Omit all pictures, then retype the data exactly as given.
START INPUT
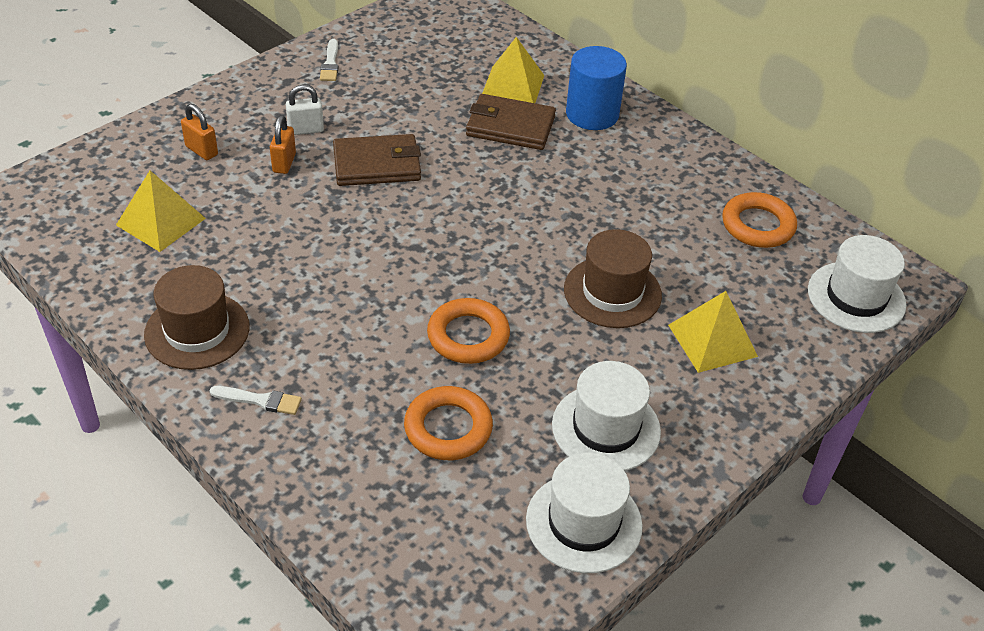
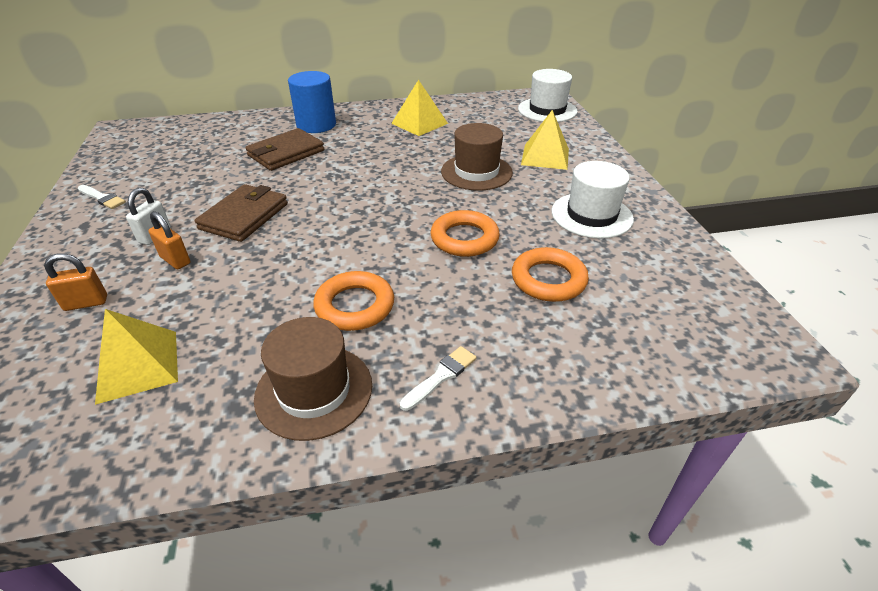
camera: 55 degrees left, 5 degrees down
(513, 86) = (250, 139): yellow pyramid -> yellow pyramid (419, 123)
(583, 522) = (670, 252): white hat -> none
(758, 225) = (469, 114): orange ring -> orange ring (355, 306)

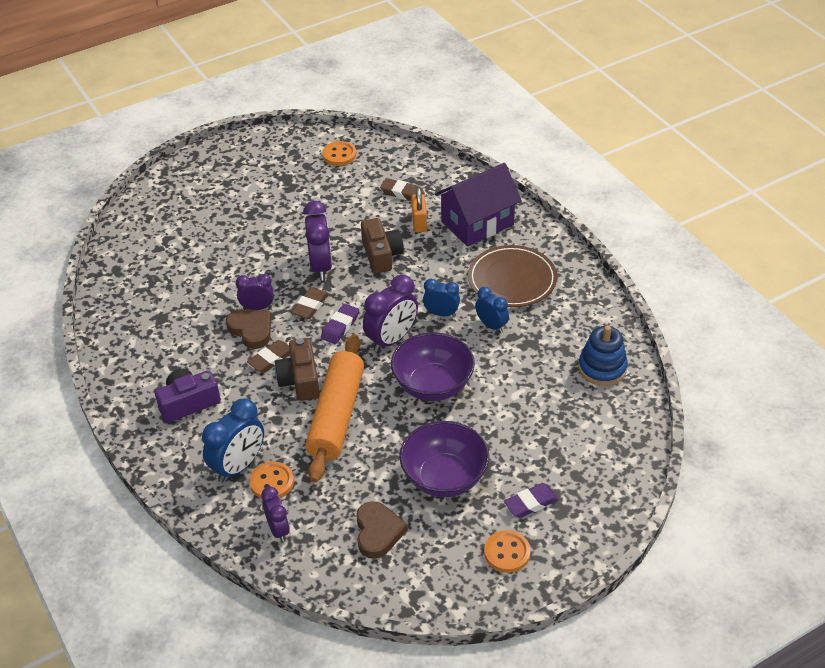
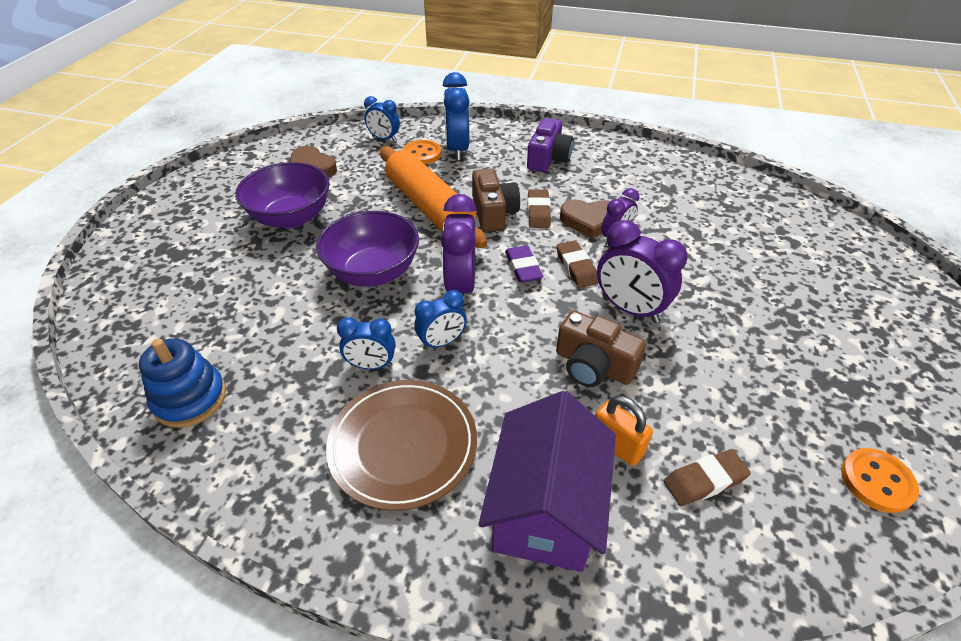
camera: 135 degrees right, 0 degrees up
(278, 529) = (384, 139): purple clock -> blue clock
(300, 380) = (493, 212): brown camera -> brown camera turned 45 degrees clockwise
(507, 553) = (196, 203): orange button -> none
(531, 503) = (196, 239): purple eraser -> none

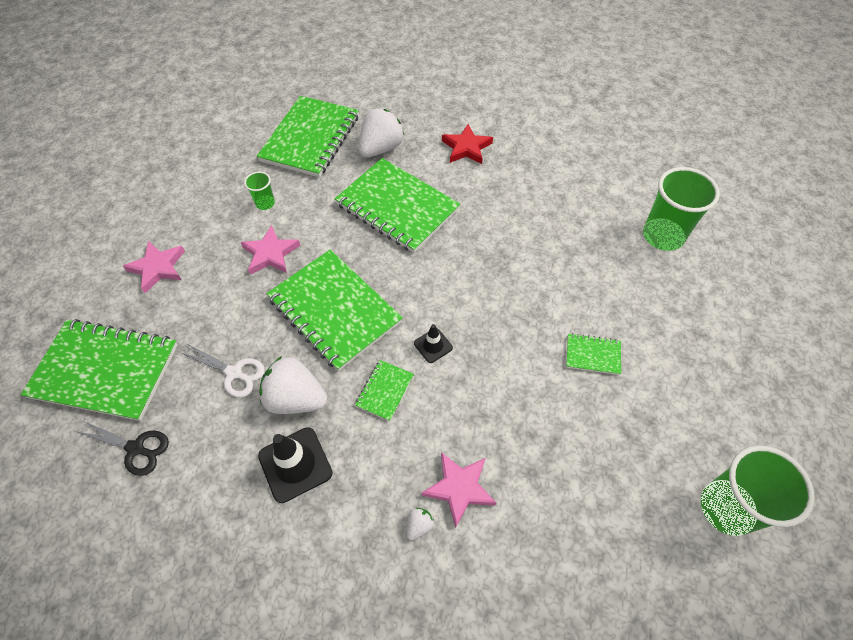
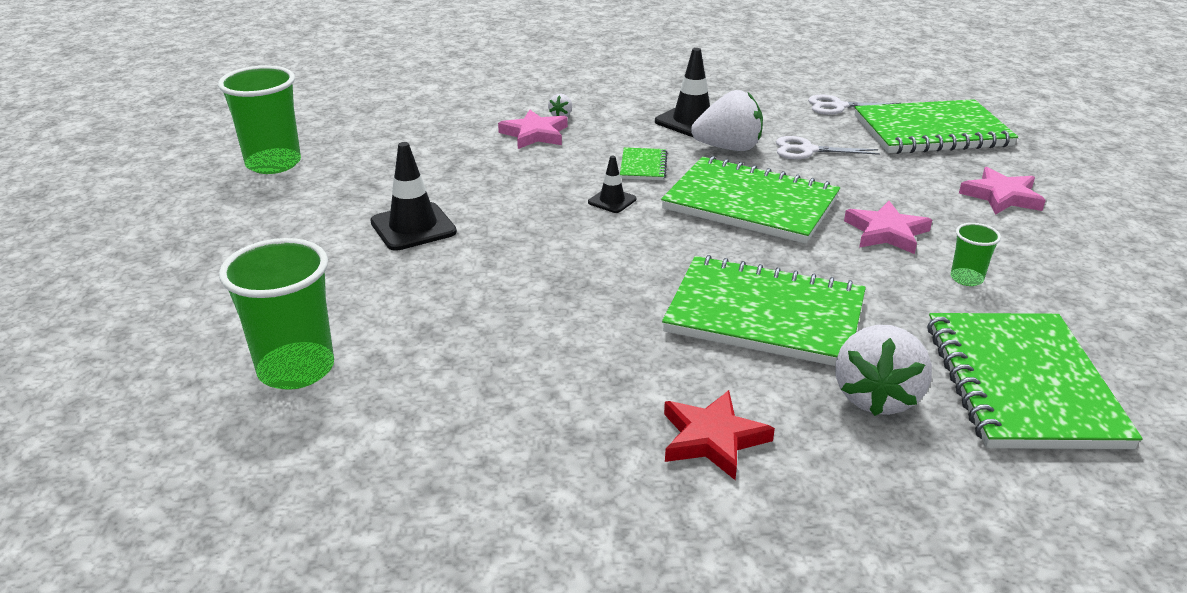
camera: 160 degrees right, 25 degrees down
(136, 448) = (838, 106): black scissors -> white scissors
(592, 355) = (413, 227): green notebook -> black traffic cone

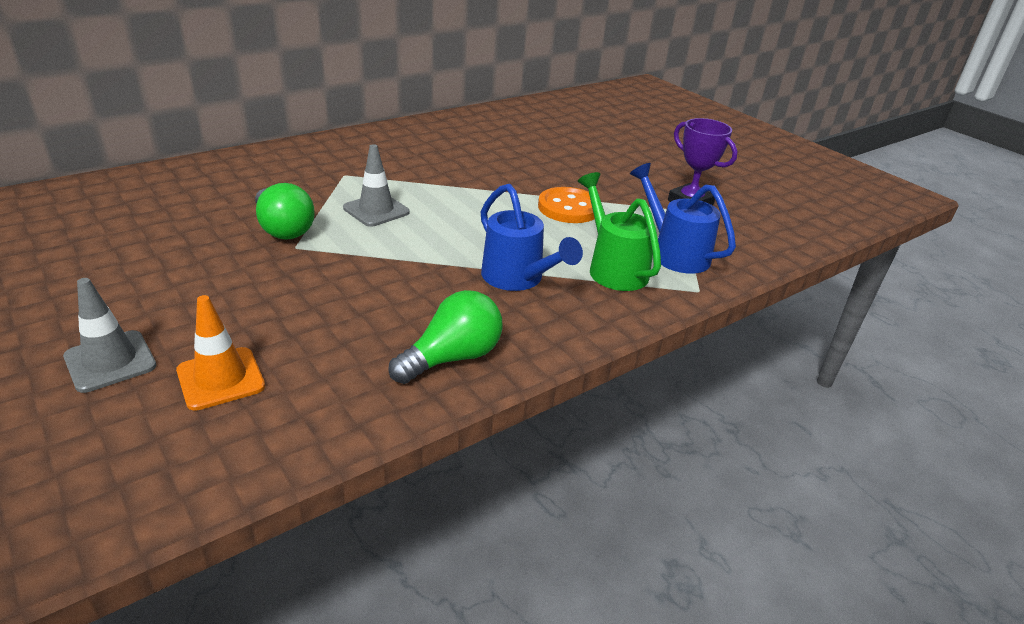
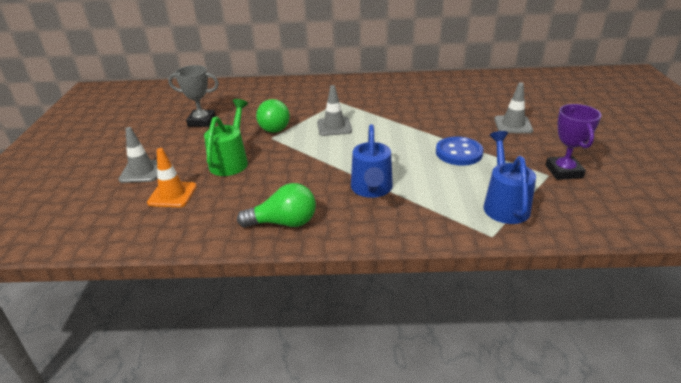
camera: 40 degrees right, 0 degrees up
(135, 250) = (201, 121): none -> grey trophy
(569, 208) = (459, 153): orange button -> blue button
(591, 163) = (513, 125): none -> grey traffic cone
(613, 268) = (444, 201): green watering can -> green watering can (231, 161)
END INPUT
:: OUTPUT FOR THIS EXERCISE ::
camera: 55 degrees left, 5 degrees down
(513, 86) = (250, 139): yellow pyramid -> yellow pyramid (419, 123)
(583, 522) = (670, 252): white hat -> none
(758, 225) = (469, 114): orange ring -> orange ring (355, 306)

camera: 135 degrees right, 0 degrees up
(278, 529) = (384, 139): purple clock -> blue clock
(300, 380) = (493, 212): brown camera -> brown camera turned 45 degrees clockwise
(507, 553) = (196, 203): orange button -> none
(531, 503) = (196, 239): purple eraser -> none

camera: 160 degrees right, 25 degrees down
(136, 448) = (838, 106): black scissors -> white scissors
(592, 355) = (413, 227): green notebook -> black traffic cone

camera: 40 degrees right, 0 degrees up
(135, 250) = (201, 121): none -> grey trophy
(569, 208) = (459, 153): orange button -> blue button
(591, 163) = (513, 125): none -> grey traffic cone
(613, 268) = (444, 201): green watering can -> green watering can (231, 161)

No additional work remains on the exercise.